» **Directions**: Return, word for word, only the lines of the data below that lie between the line with "blue bucket: 4 -> 0" and the line with "white watering can: 0 -> 1", those two lines included.

» **Data for this exercise**:
- - - - - - -

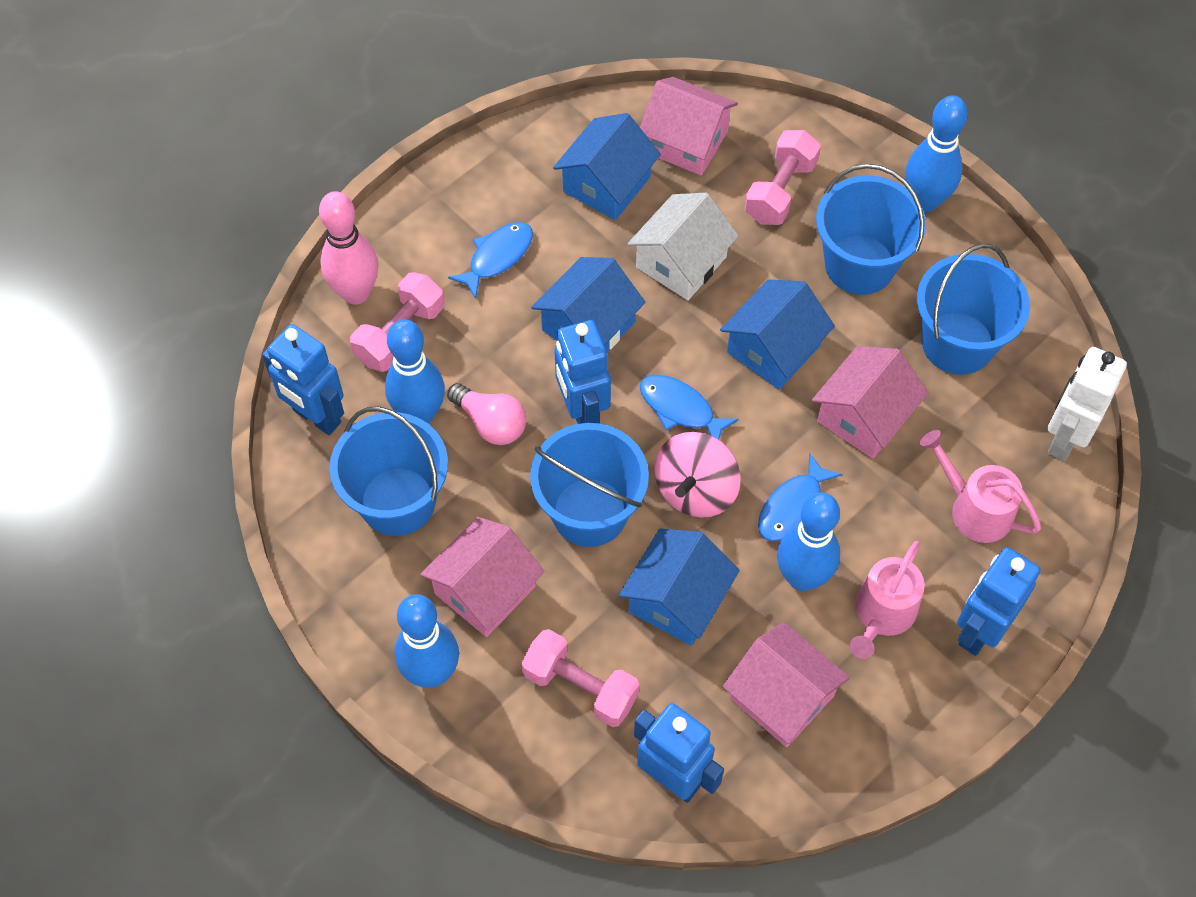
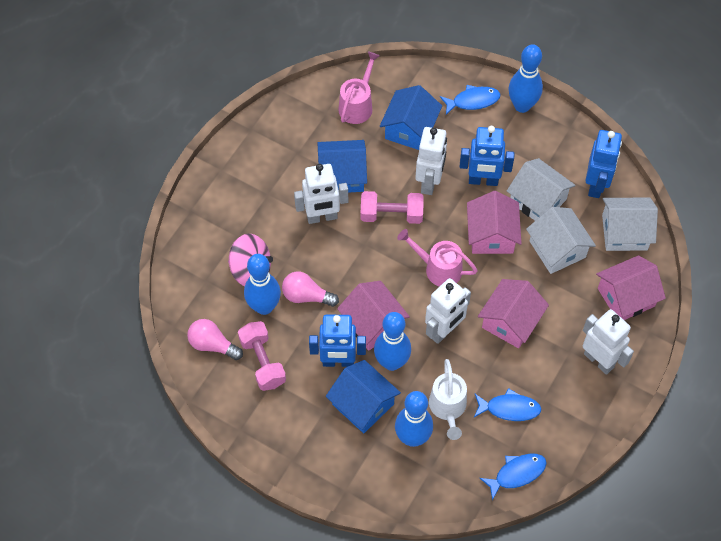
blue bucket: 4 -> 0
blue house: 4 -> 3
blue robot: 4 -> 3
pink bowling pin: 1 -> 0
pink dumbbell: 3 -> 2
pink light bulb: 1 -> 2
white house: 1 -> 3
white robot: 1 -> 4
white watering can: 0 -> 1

- - - - - - -

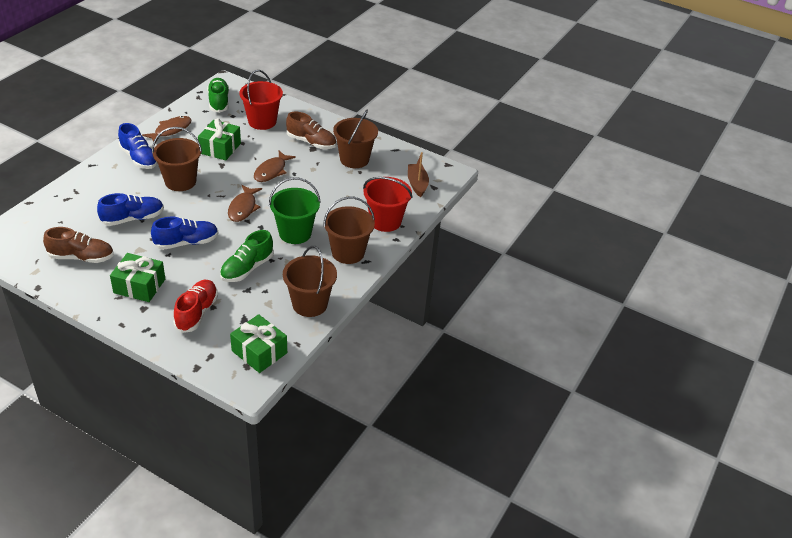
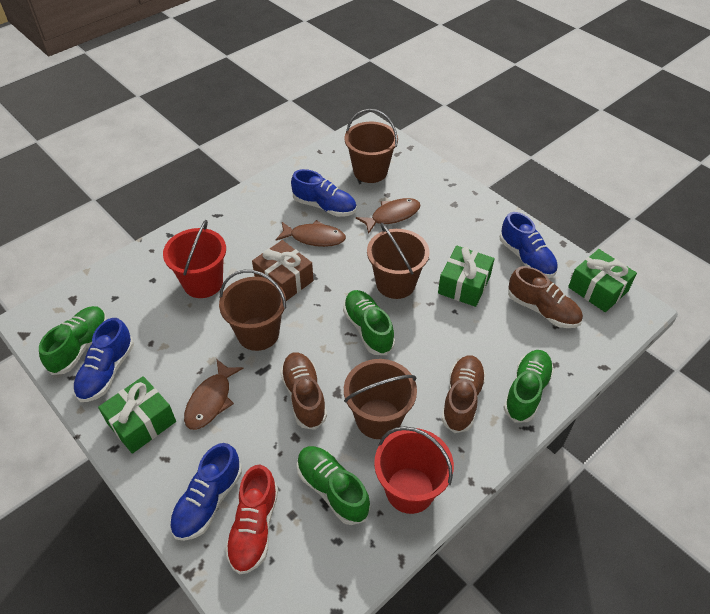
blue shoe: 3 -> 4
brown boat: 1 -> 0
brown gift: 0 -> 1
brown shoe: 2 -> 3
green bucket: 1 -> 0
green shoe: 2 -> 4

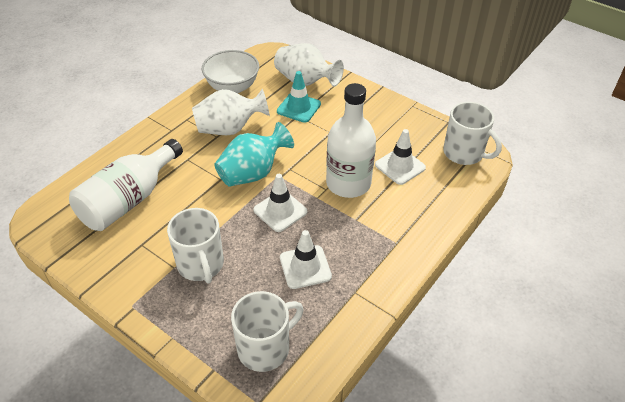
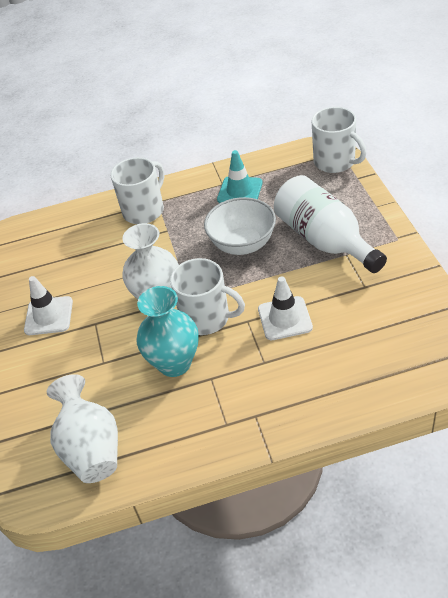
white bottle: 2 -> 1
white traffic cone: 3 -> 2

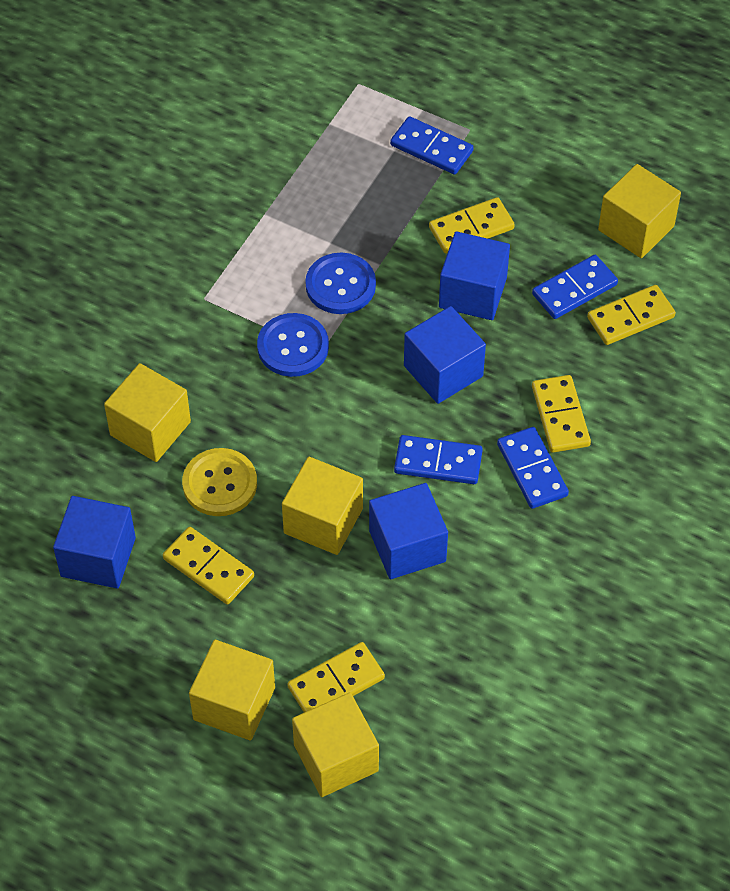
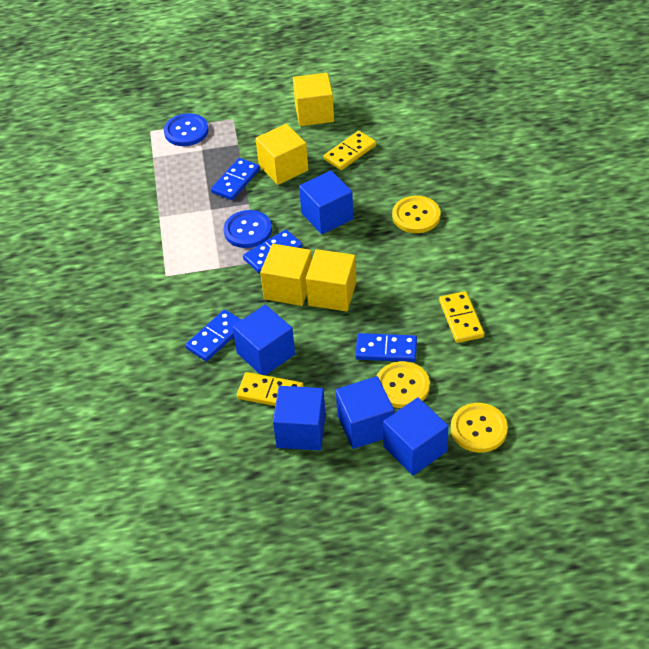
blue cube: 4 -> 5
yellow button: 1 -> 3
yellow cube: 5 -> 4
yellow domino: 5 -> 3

- - - - - - -

» **Result for this exercise**:
blue bucket: 4 -> 0
blue house: 4 -> 3
blue robot: 4 -> 3
pink bowling pin: 1 -> 0
pink dumbbell: 3 -> 2
pink light bulb: 1 -> 2
white house: 1 -> 3
white robot: 1 -> 4
white watering can: 0 -> 1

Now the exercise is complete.